▶
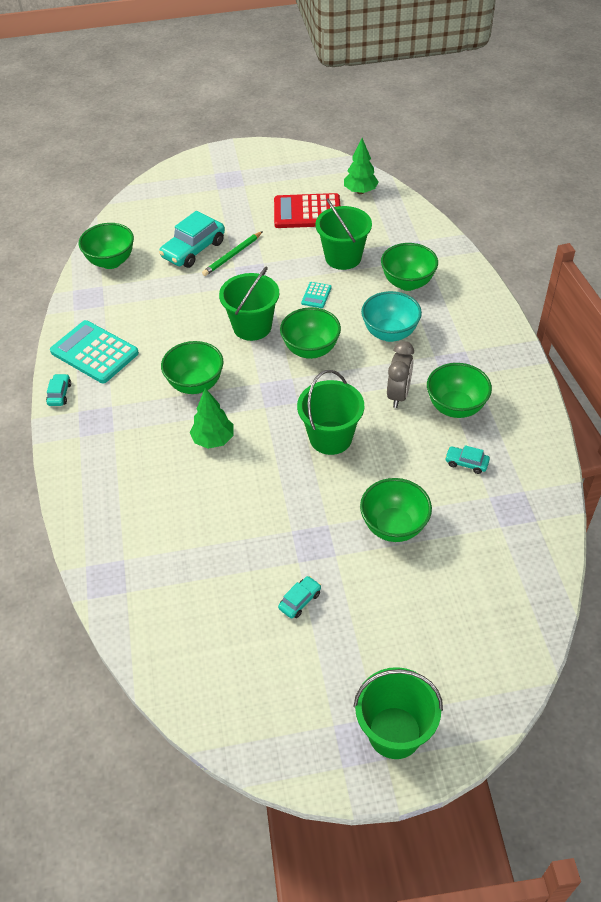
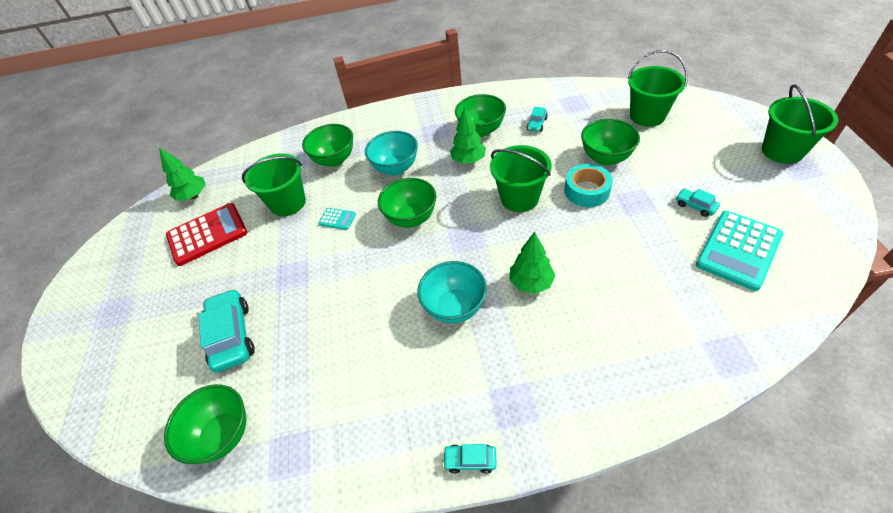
camera: 85 degrees left, 0 degrees up
(94, 352) = (397, 427): turquoise calculator -> turquoise calculator (738, 250)
(193, 249) = (232, 335): turquoise car -> turquoise car turned 150 degrees counterclockwise
(195, 384) = (455, 307): green bowl -> turquoise bowl
(232, 255) = (255, 294): green pencil -> none
(252, 327) = (373, 266): green bucket -> green bucket (647, 116)
(307, 212) = (207, 234): red calculator -> red calculator turned 120 degrees counterclockwise
(336, 499) = (586, 191): none -> turquoise tape
(398, 395) = (468, 160): grey clock -> green tree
◀
▶ **What the exercise asks**
All lines above that include the word "degrees" must be copied into the answer.

▶ **Written answer**
camera: 85 degrees left, 0 degrees up
(193, 249) = (232, 335): turquoise car -> turquoise car turned 150 degrees counterclockwise
(307, 212) = (207, 234): red calculator -> red calculator turned 120 degrees counterclockwise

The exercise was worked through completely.